The reply is to contain the full listing, repeated exactly, with pictures left out.

• DATA FOR PROCESSING:
+++++

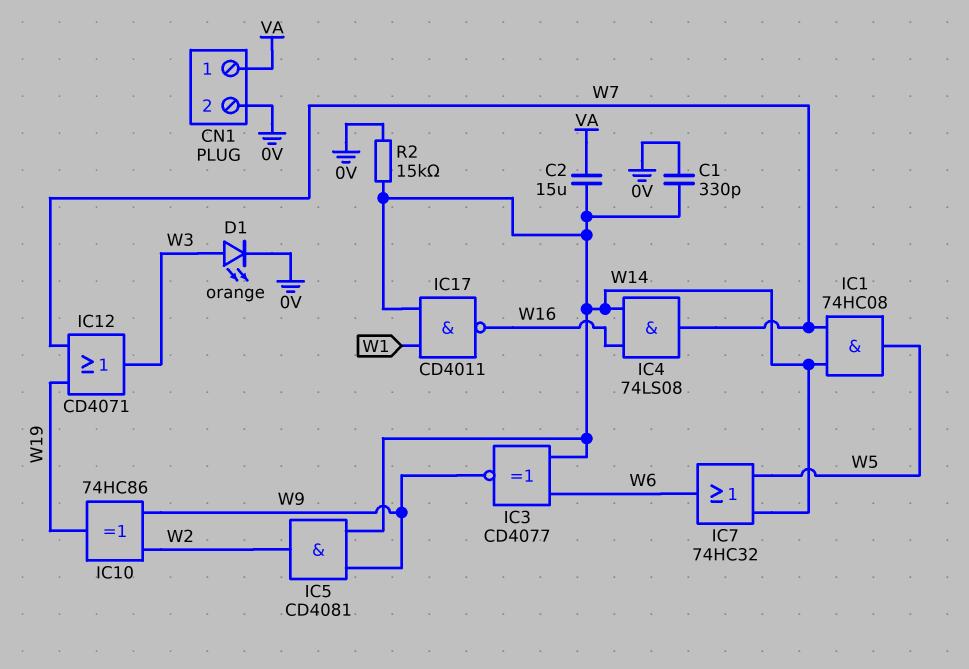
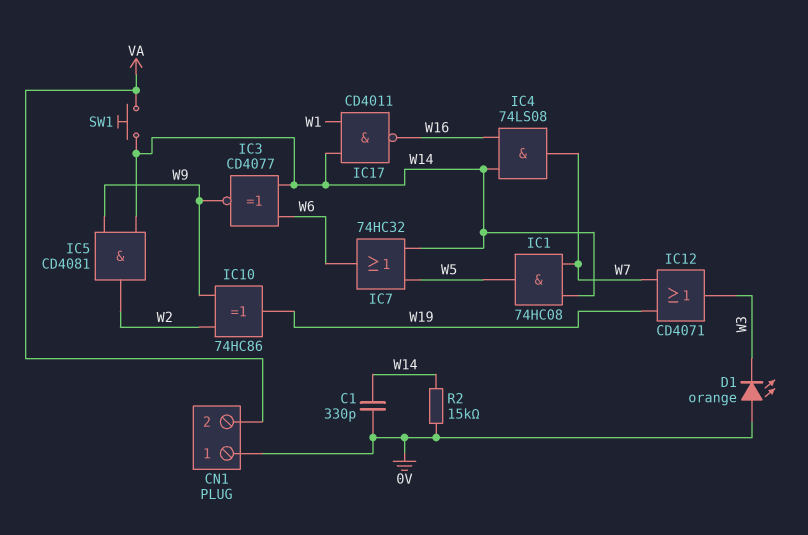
C2: 15uF (VA, W14) -> none
CN1 pin 1: VA -> 0V
CN1 pin 2: 0V -> VA
D1: LED orange (A W3, K 0V) -> LED orange (A 0V, K W3)
SW1: none -> button (VA, W14)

+++++

• WRITTEN ANSWER:
C2: 15uF (VA, W14) -> none
CN1 pin 1: VA -> 0V
CN1 pin 2: 0V -> VA
D1: LED orange (A W3, K 0V) -> LED orange (A 0V, K W3)
SW1: none -> button (VA, W14)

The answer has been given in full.